What is required:
The output should consist solely of the lines running from the one that contains "RFID3 pin IRQ: 8 -> 14" through the end of the records below, copied exactly.

Material to process:
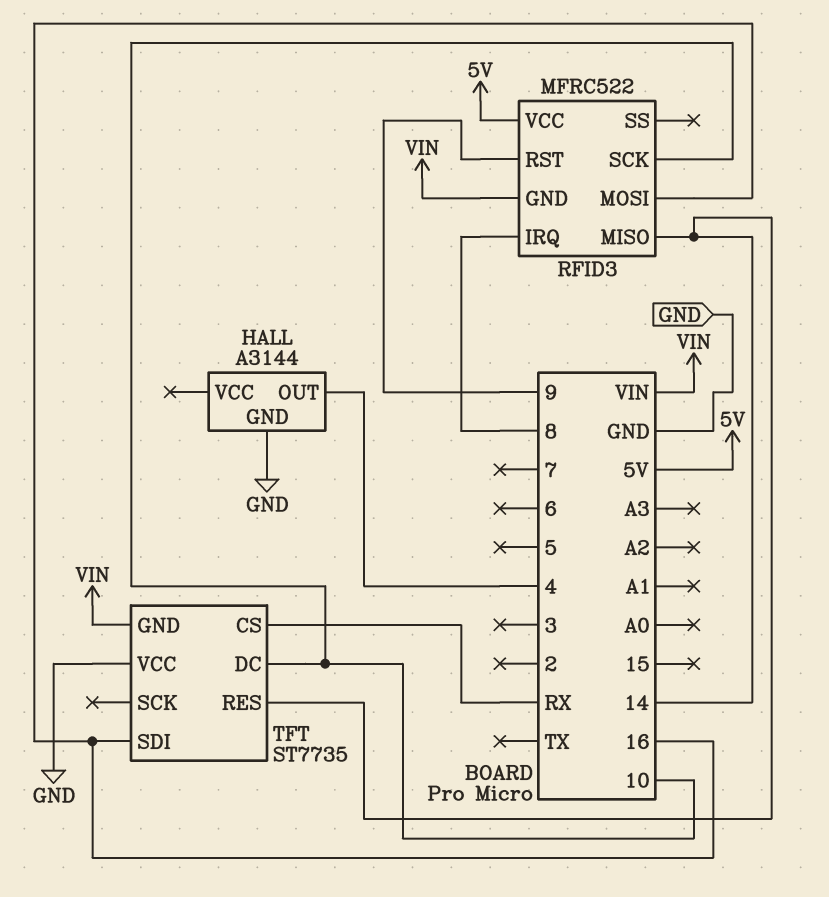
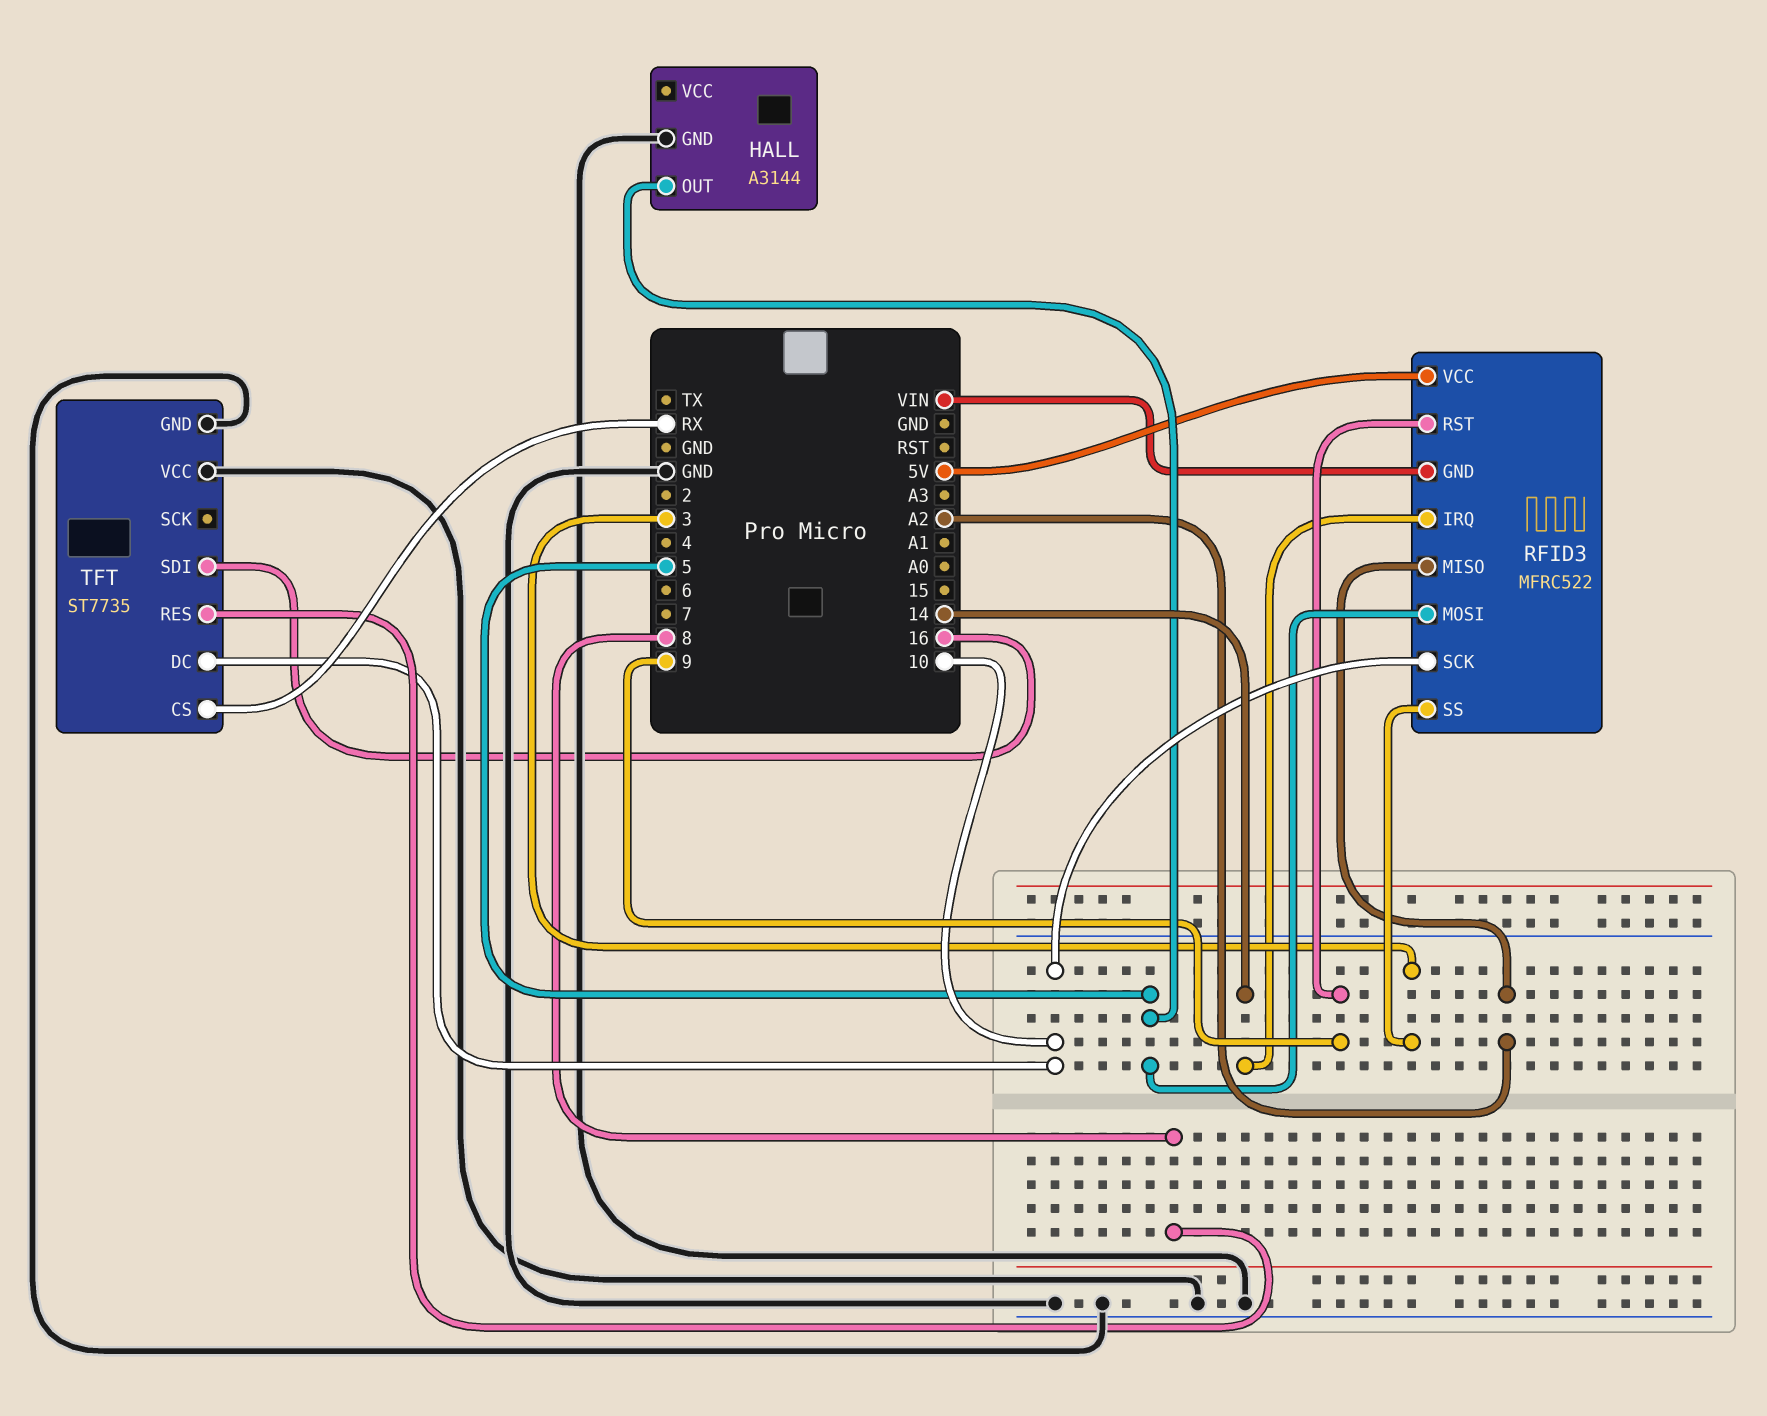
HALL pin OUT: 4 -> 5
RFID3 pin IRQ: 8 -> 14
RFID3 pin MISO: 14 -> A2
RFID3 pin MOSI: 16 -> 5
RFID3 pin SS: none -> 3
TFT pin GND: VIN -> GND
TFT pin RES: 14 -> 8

Exercise output:
RFID3 pin IRQ: 8 -> 14
RFID3 pin MISO: 14 -> A2
RFID3 pin MOSI: 16 -> 5
RFID3 pin SS: none -> 3
TFT pin GND: VIN -> GND
TFT pin RES: 14 -> 8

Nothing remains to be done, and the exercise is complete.